#### [ABOUT THIS EXERCISE]
Quote all of the data exactly as given. Skip every picture it contains.

※

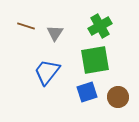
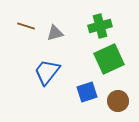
green cross: rotated 15 degrees clockwise
gray triangle: rotated 42 degrees clockwise
green square: moved 14 px right, 1 px up; rotated 16 degrees counterclockwise
brown circle: moved 4 px down
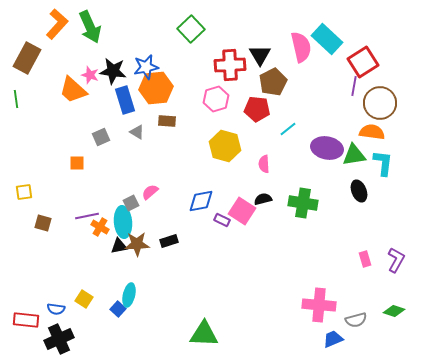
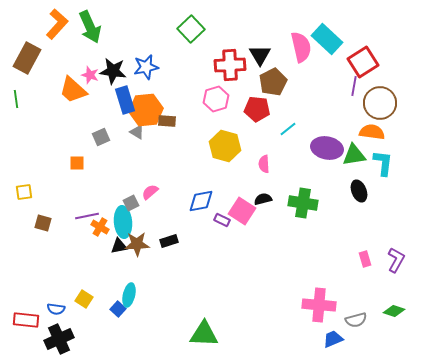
orange hexagon at (156, 88): moved 10 px left, 22 px down
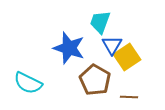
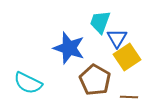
blue triangle: moved 5 px right, 7 px up
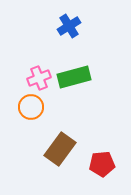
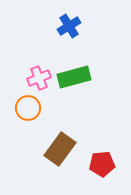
orange circle: moved 3 px left, 1 px down
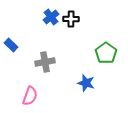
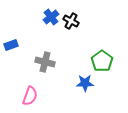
black cross: moved 2 px down; rotated 28 degrees clockwise
blue rectangle: rotated 64 degrees counterclockwise
green pentagon: moved 4 px left, 8 px down
gray cross: rotated 24 degrees clockwise
blue star: moved 1 px left; rotated 18 degrees counterclockwise
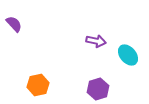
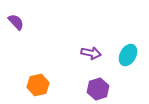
purple semicircle: moved 2 px right, 2 px up
purple arrow: moved 5 px left, 12 px down
cyan ellipse: rotated 70 degrees clockwise
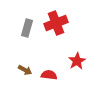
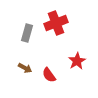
gray rectangle: moved 5 px down
brown arrow: moved 2 px up
red semicircle: rotated 133 degrees counterclockwise
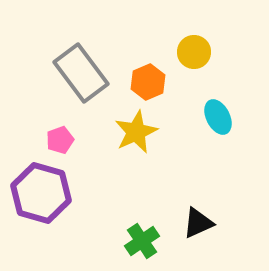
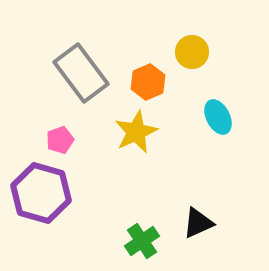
yellow circle: moved 2 px left
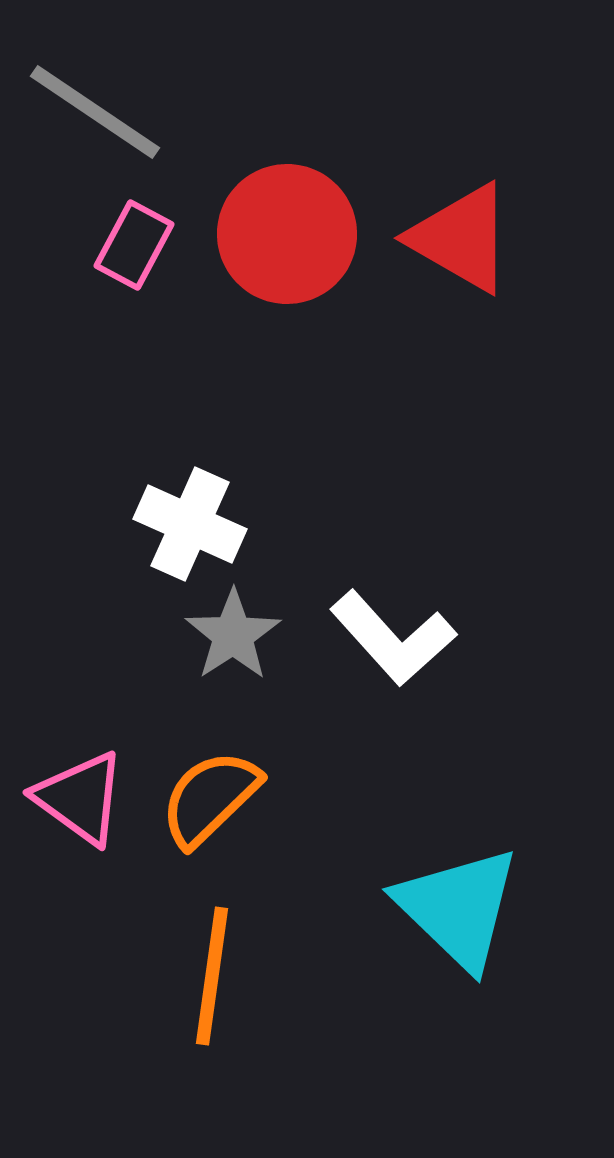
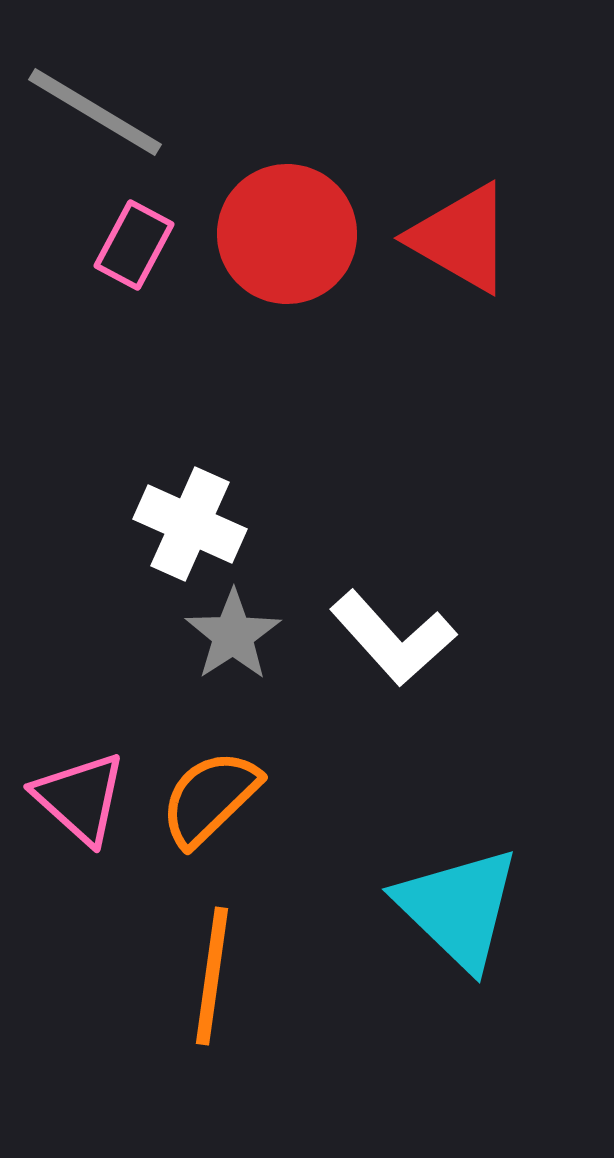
gray line: rotated 3 degrees counterclockwise
pink triangle: rotated 6 degrees clockwise
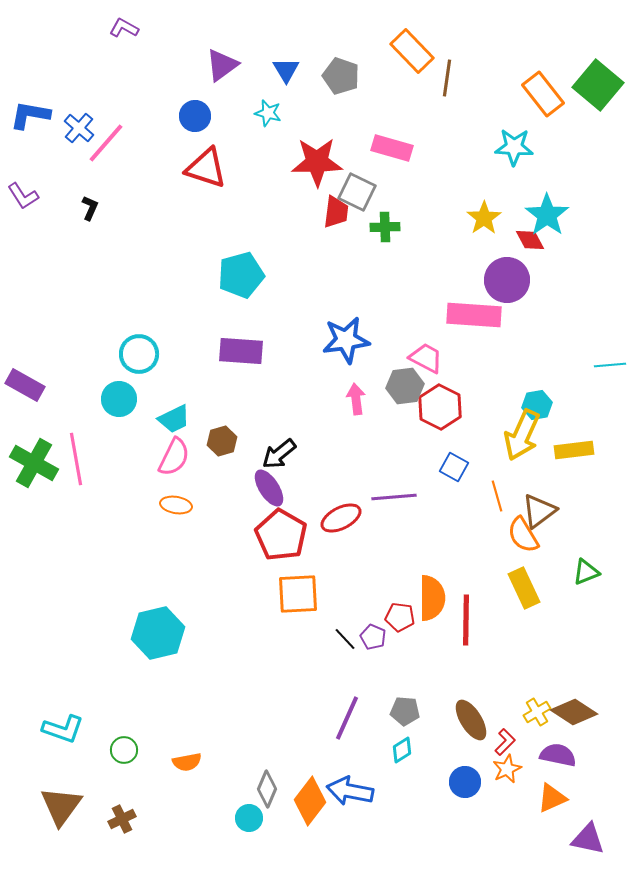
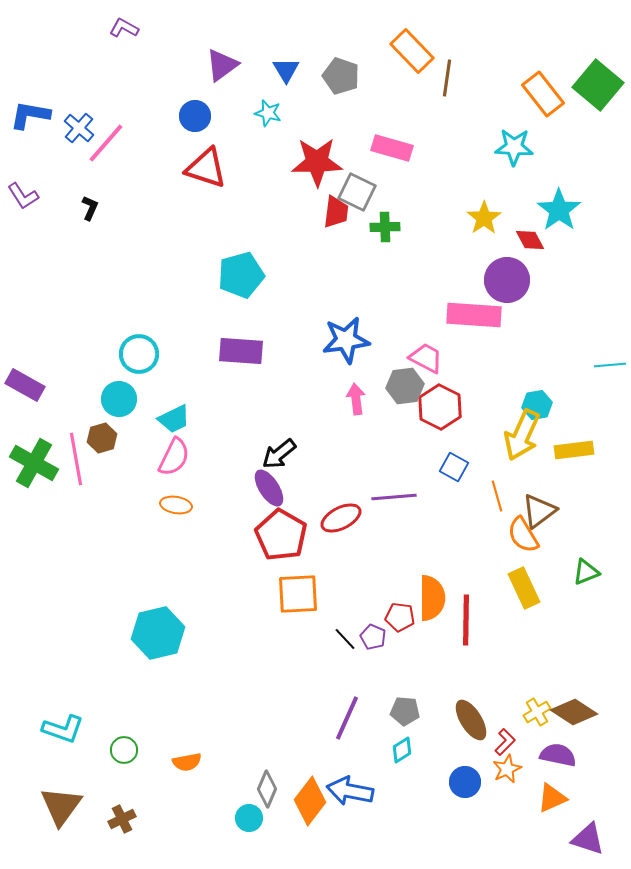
cyan star at (547, 215): moved 12 px right, 5 px up
brown hexagon at (222, 441): moved 120 px left, 3 px up
purple triangle at (588, 839): rotated 6 degrees clockwise
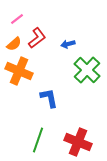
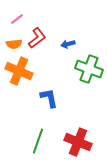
orange semicircle: rotated 35 degrees clockwise
green cross: moved 2 px right, 1 px up; rotated 24 degrees counterclockwise
green line: moved 1 px down
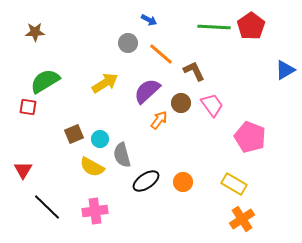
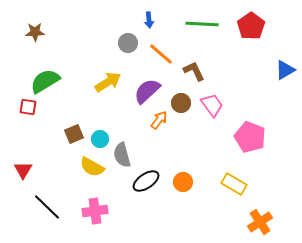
blue arrow: rotated 56 degrees clockwise
green line: moved 12 px left, 3 px up
yellow arrow: moved 3 px right, 1 px up
orange cross: moved 18 px right, 3 px down
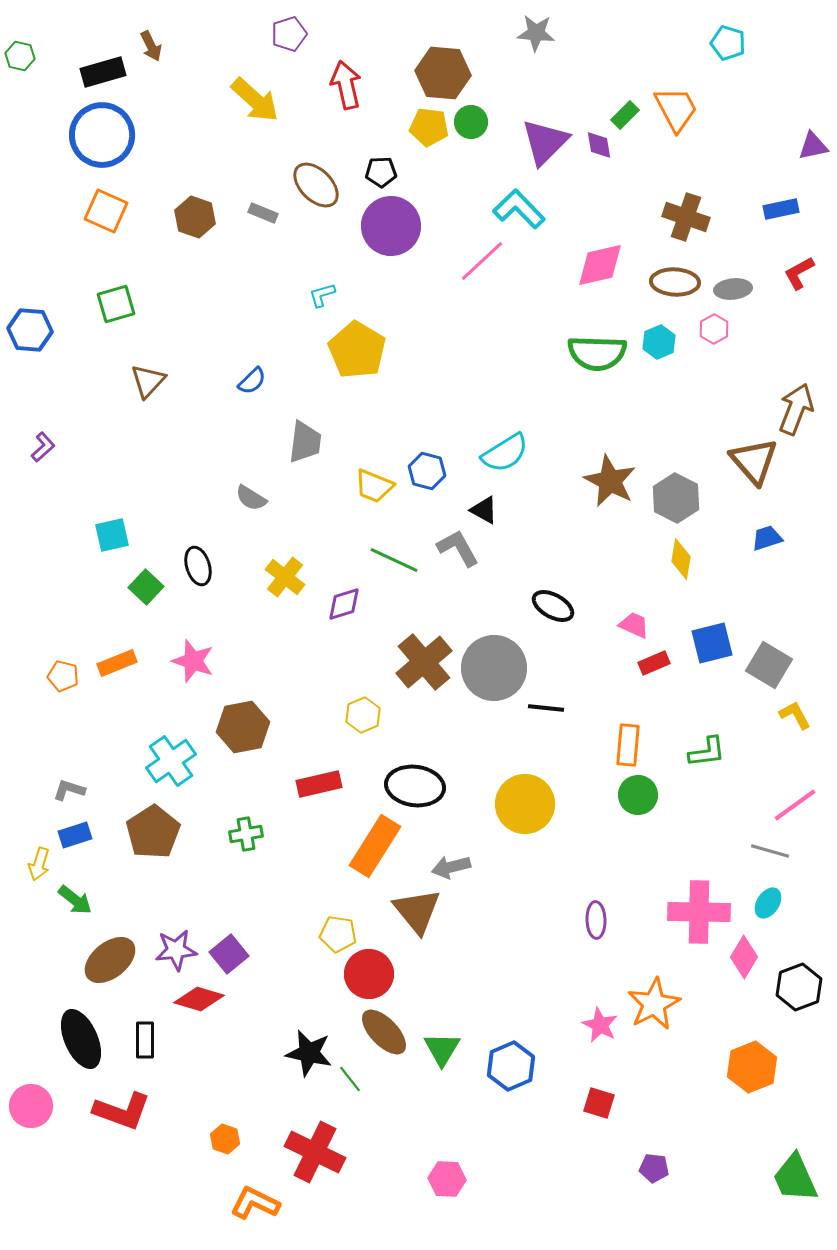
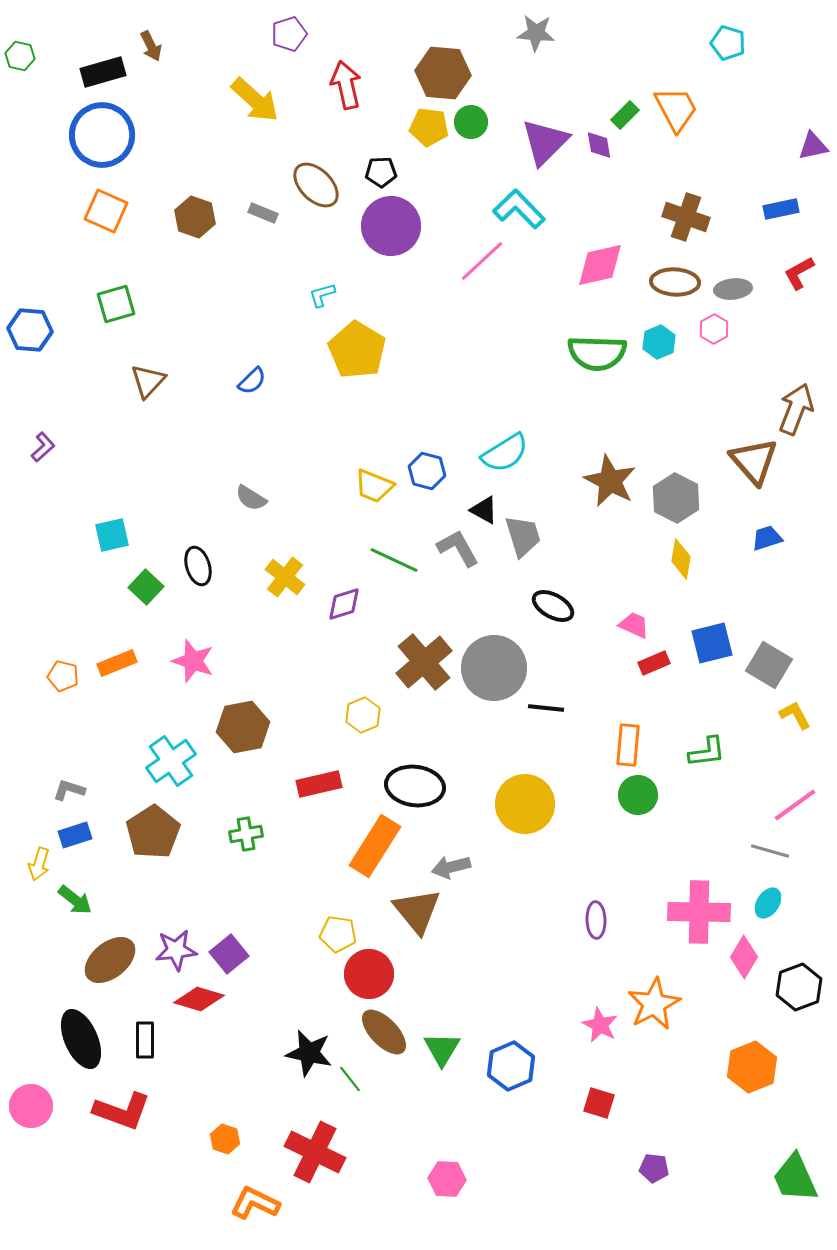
gray trapezoid at (305, 442): moved 218 px right, 94 px down; rotated 24 degrees counterclockwise
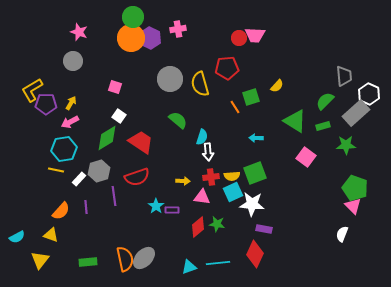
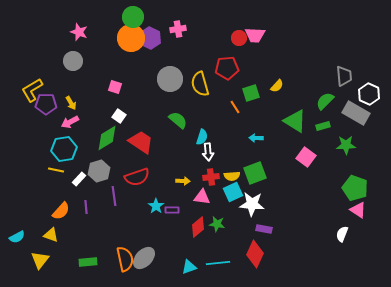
green square at (251, 97): moved 4 px up
yellow arrow at (71, 103): rotated 120 degrees clockwise
gray rectangle at (356, 113): rotated 72 degrees clockwise
pink triangle at (353, 206): moved 5 px right, 4 px down; rotated 12 degrees counterclockwise
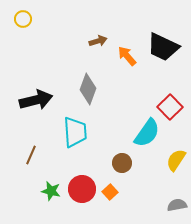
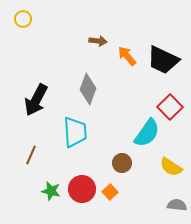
brown arrow: rotated 24 degrees clockwise
black trapezoid: moved 13 px down
black arrow: rotated 132 degrees clockwise
yellow semicircle: moved 5 px left, 7 px down; rotated 90 degrees counterclockwise
gray semicircle: rotated 18 degrees clockwise
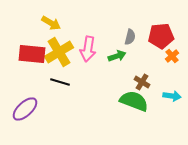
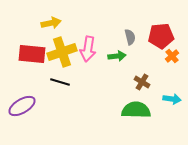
yellow arrow: rotated 42 degrees counterclockwise
gray semicircle: rotated 28 degrees counterclockwise
yellow cross: moved 3 px right; rotated 12 degrees clockwise
green arrow: rotated 12 degrees clockwise
cyan arrow: moved 3 px down
green semicircle: moved 2 px right, 9 px down; rotated 20 degrees counterclockwise
purple ellipse: moved 3 px left, 3 px up; rotated 12 degrees clockwise
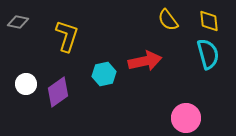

※

#### [EXPECTED ANSWER]
green cross: rotated 15 degrees clockwise
gray triangle: rotated 42 degrees clockwise
green square: moved 14 px right, 1 px up; rotated 16 degrees counterclockwise
brown circle: moved 4 px down
orange hexagon at (156, 88): moved 10 px left, 22 px down
blue triangle: moved 5 px right, 7 px up
orange circle: moved 3 px left, 1 px down
black cross: moved 2 px down; rotated 28 degrees clockwise
blue rectangle: rotated 64 degrees counterclockwise
green pentagon: moved 4 px left, 8 px down
gray cross: rotated 24 degrees clockwise
blue star: moved 1 px left; rotated 18 degrees counterclockwise
purple semicircle: moved 2 px right, 2 px up
purple arrow: moved 5 px left, 12 px down
cyan ellipse: rotated 70 degrees clockwise
gray rectangle: moved 5 px down
brown arrow: moved 2 px up
red semicircle: rotated 133 degrees counterclockwise
yellow circle: moved 2 px left
gray line: rotated 3 degrees counterclockwise
pink triangle: rotated 6 degrees clockwise
cyan star at (547, 215): moved 12 px right, 5 px up
brown hexagon at (222, 441): moved 120 px left, 3 px up
purple triangle at (588, 839): rotated 6 degrees clockwise
orange semicircle: rotated 35 degrees clockwise
green cross: moved 2 px right, 1 px up; rotated 24 degrees counterclockwise
green line: moved 1 px down
blue arrow: rotated 56 degrees clockwise
green line: moved 12 px left, 3 px up
yellow arrow: moved 3 px right, 1 px up
orange cross: moved 18 px right, 3 px down
gray trapezoid at (305, 442): moved 218 px right, 94 px down; rotated 24 degrees counterclockwise
green square at (251, 97): moved 4 px up
yellow arrow at (71, 103): rotated 120 degrees clockwise
gray rectangle at (356, 113): rotated 72 degrees clockwise
pink triangle at (353, 206): moved 5 px right, 4 px down; rotated 12 degrees counterclockwise
brown arrow: rotated 24 degrees clockwise
black trapezoid: moved 13 px down
black arrow: rotated 132 degrees clockwise
yellow semicircle: moved 5 px left, 7 px down; rotated 90 degrees counterclockwise
gray semicircle: rotated 18 degrees clockwise
yellow arrow: rotated 42 degrees counterclockwise
gray semicircle: rotated 28 degrees counterclockwise
yellow cross: moved 3 px right; rotated 12 degrees clockwise
green arrow: rotated 12 degrees clockwise
cyan arrow: moved 3 px down
green semicircle: moved 2 px right, 9 px down; rotated 20 degrees counterclockwise
purple ellipse: moved 3 px left, 3 px up; rotated 12 degrees clockwise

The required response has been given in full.